> _Provided records_
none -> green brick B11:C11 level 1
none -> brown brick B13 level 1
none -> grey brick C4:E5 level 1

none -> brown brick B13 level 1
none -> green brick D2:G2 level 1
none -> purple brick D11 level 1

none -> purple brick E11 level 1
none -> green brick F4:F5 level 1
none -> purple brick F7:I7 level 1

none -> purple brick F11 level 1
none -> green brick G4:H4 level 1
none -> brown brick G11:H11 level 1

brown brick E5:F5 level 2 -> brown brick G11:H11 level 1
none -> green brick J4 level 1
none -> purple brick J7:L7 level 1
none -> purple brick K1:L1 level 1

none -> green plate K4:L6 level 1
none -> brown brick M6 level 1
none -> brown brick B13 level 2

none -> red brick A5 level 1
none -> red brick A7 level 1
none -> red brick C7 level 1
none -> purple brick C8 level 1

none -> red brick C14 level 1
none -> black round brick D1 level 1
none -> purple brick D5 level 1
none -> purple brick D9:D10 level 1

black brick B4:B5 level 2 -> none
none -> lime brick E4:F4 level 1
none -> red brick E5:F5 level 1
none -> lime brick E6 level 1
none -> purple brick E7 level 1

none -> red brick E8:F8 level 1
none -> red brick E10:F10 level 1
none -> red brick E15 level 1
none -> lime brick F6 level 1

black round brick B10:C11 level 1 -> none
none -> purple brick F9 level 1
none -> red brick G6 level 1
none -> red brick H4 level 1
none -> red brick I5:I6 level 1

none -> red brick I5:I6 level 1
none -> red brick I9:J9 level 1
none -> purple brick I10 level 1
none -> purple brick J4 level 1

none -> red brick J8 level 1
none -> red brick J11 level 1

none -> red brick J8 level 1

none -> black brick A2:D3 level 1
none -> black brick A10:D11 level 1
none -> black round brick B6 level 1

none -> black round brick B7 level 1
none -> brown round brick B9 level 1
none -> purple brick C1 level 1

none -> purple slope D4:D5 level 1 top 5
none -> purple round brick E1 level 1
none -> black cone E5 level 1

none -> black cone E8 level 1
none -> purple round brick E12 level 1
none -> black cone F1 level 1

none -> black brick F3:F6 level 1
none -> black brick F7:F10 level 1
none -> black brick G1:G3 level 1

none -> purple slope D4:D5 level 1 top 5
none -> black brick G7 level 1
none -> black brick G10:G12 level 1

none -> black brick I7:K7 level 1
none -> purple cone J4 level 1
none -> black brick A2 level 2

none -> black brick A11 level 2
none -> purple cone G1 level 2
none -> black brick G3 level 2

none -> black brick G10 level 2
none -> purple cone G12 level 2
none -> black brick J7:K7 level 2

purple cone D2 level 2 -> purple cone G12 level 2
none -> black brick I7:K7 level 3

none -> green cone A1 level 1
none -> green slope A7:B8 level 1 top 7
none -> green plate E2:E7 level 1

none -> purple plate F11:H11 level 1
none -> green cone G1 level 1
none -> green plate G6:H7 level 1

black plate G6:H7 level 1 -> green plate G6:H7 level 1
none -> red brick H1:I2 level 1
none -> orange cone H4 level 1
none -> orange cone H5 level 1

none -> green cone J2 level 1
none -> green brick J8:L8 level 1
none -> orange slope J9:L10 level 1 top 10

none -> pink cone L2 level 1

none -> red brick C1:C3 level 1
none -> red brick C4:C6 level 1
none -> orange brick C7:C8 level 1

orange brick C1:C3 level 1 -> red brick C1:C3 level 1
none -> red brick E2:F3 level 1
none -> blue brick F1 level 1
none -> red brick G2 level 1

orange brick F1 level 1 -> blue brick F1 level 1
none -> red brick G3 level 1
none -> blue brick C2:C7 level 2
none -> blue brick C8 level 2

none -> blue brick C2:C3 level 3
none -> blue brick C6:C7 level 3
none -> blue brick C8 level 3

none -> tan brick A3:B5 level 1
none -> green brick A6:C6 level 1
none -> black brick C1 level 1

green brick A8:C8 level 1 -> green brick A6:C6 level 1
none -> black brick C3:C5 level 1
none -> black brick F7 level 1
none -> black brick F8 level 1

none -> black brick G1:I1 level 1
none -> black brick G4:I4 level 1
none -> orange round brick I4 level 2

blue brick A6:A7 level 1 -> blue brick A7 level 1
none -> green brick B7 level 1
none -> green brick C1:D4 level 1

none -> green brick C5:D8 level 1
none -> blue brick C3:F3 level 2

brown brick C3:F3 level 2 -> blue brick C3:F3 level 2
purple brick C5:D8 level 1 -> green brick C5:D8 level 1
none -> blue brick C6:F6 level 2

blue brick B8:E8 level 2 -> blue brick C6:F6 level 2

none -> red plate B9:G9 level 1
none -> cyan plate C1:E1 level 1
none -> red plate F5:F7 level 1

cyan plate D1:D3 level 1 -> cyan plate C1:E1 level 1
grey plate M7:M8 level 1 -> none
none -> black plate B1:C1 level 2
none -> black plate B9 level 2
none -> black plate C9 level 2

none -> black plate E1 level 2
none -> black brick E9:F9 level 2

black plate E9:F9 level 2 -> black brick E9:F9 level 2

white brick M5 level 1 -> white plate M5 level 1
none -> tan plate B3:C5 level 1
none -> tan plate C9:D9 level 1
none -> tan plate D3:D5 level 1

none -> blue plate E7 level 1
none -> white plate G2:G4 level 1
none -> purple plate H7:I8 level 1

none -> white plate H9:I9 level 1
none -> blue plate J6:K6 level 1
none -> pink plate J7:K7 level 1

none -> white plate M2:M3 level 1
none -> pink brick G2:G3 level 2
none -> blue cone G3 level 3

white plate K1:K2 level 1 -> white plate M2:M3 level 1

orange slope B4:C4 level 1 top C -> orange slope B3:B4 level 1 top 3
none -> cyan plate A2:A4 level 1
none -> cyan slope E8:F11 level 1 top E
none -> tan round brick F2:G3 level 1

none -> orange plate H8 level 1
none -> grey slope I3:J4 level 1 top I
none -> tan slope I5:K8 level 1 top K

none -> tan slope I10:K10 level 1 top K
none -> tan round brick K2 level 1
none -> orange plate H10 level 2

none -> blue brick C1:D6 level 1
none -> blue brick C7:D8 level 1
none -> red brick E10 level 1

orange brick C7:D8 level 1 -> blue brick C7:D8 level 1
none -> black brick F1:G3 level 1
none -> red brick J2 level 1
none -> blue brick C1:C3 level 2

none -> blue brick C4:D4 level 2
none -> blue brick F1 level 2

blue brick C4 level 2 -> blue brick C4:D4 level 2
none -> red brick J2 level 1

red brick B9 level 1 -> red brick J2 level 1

> _Problem statement_
From the listing above, the lines starting with the one that has "none -> black brick G7 level 1" and running through the one that has "none -> red brick C4:C6 level 1" should be copied exactly, ends included.

> _Task response_
none -> black brick G7 level 1
none -> black brick G10:G12 level 1

none -> black brick I7:K7 level 1
none -> purple cone J4 level 1
none -> black brick A2 level 2

none -> black brick A11 level 2
none -> purple cone G1 level 2
none -> black brick G3 level 2

none -> black brick G10 level 2
none -> purple cone G12 level 2
none -> black brick J7:K7 level 2

purple cone D2 level 2 -> purple cone G12 level 2
none -> black brick I7:K7 level 3

none -> green cone A1 level 1
none -> green slope A7:B8 level 1 top 7
none -> green plate E2:E7 level 1

none -> purple plate F11:H11 level 1
none -> green cone G1 level 1
none -> green plate G6:H7 level 1

black plate G6:H7 level 1 -> green plate G6:H7 level 1
none -> red brick H1:I2 level 1
none -> orange cone H4 level 1
none -> orange cone H5 level 1

none -> green cone J2 level 1
none -> green brick J8:L8 level 1
none -> orange slope J9:L10 level 1 top 10

none -> pink cone L2 level 1

none -> red brick C1:C3 level 1
none -> red brick C4:C6 level 1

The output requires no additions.